Work instructions: Please copy the records exactly as they appear, with all pictures left out.

Provided information:

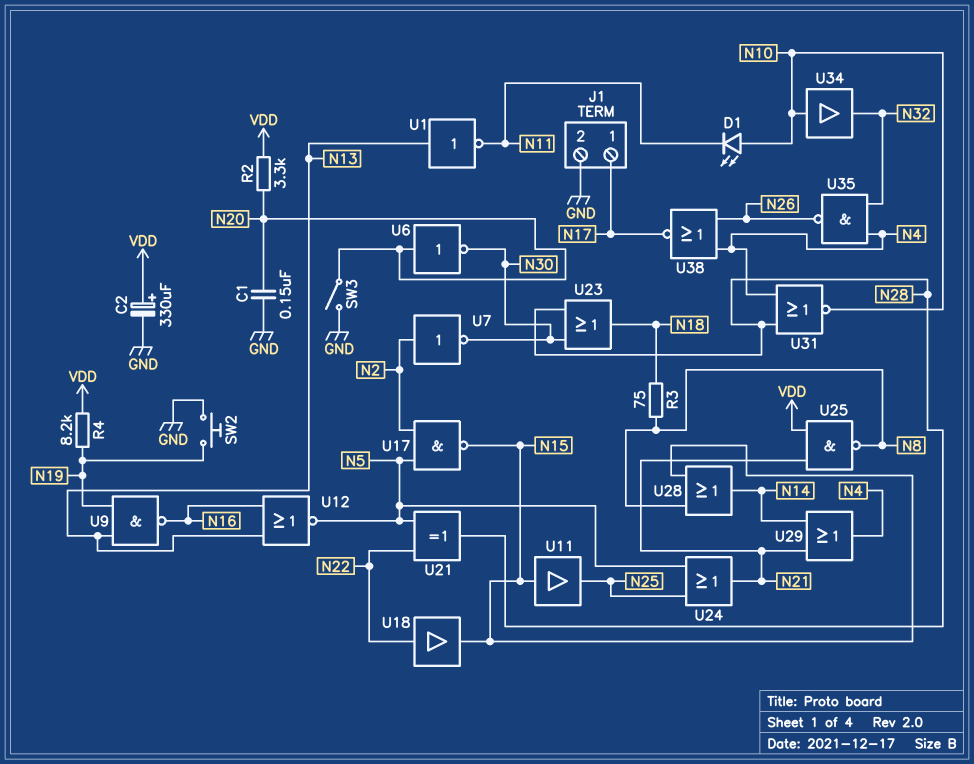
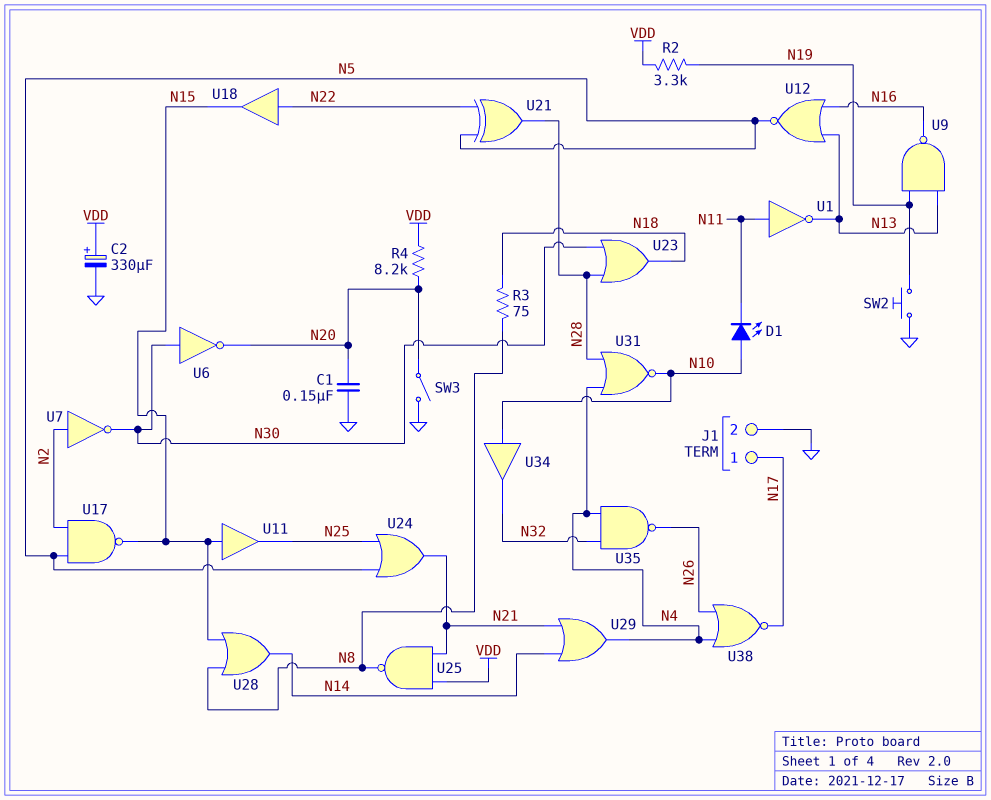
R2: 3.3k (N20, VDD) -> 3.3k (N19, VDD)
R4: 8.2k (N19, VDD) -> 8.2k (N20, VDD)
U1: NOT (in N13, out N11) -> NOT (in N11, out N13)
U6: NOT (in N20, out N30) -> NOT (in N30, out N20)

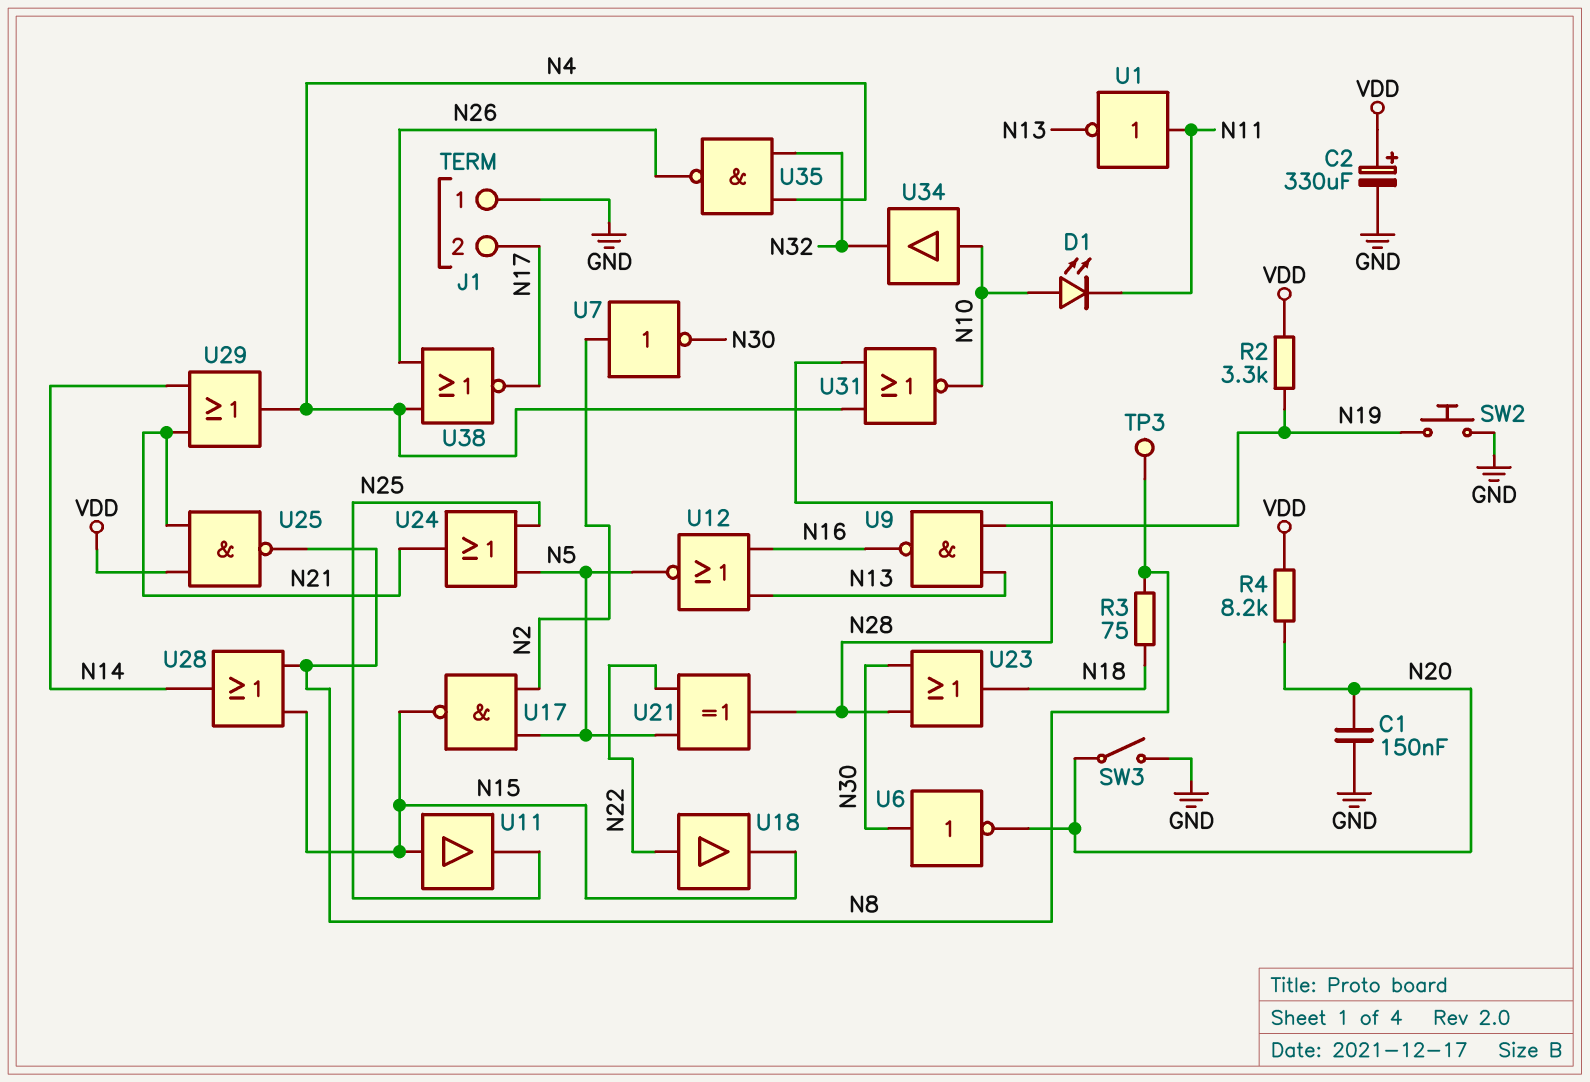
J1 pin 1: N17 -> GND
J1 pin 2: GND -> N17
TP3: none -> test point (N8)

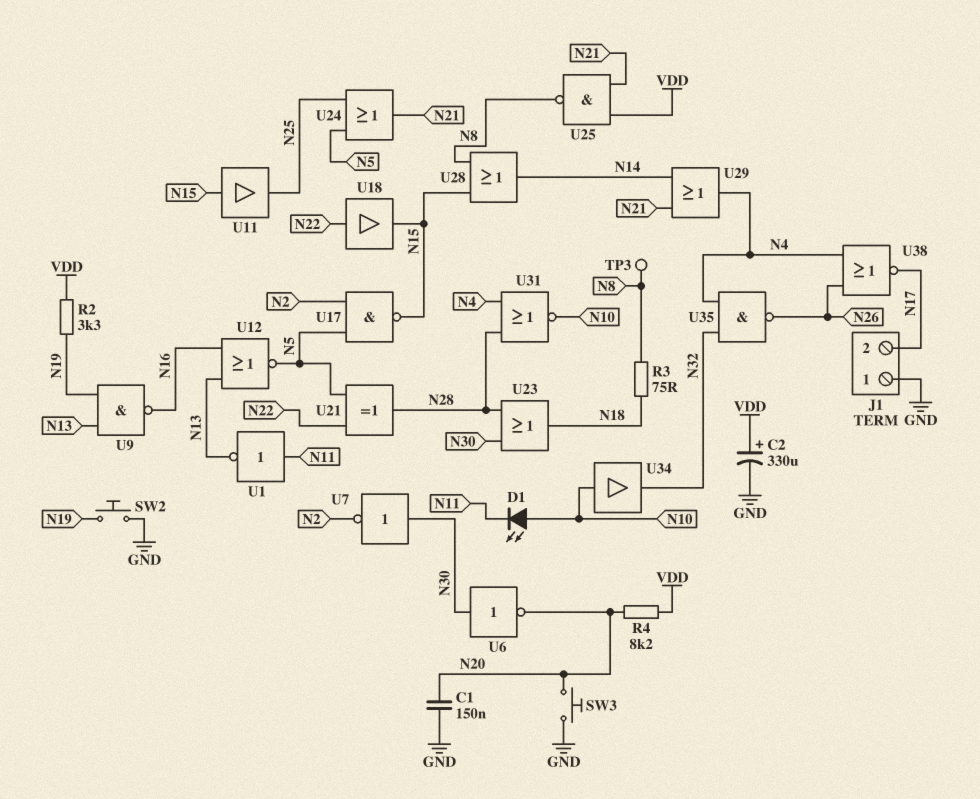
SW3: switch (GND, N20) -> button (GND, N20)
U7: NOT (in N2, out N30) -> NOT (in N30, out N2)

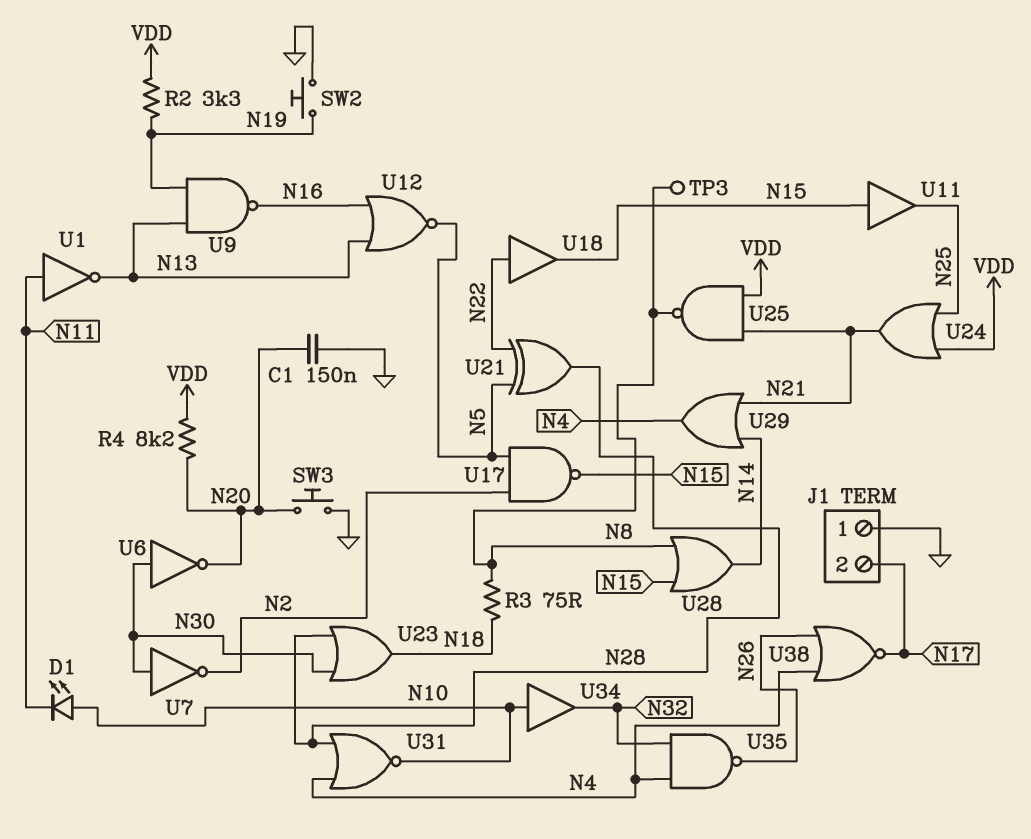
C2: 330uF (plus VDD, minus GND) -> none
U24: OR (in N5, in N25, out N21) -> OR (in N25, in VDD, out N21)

Answer box:
R2: 3.3k (N20, VDD) -> 3.3k (N19, VDD)
R4: 8.2k (N19, VDD) -> 8.2k (N20, VDD)
U1: NOT (in N13, out N11) -> NOT (in N11, out N13)
U6: NOT (in N20, out N30) -> NOT (in N30, out N20)

J1 pin 1: N17 -> GND
J1 pin 2: GND -> N17
TP3: none -> test point (N8)

SW3: switch (GND, N20) -> button (GND, N20)
U7: NOT (in N2, out N30) -> NOT (in N30, out N2)

C2: 330uF (plus VDD, minus GND) -> none
U24: OR (in N5, in N25, out N21) -> OR (in N25, in VDD, out N21)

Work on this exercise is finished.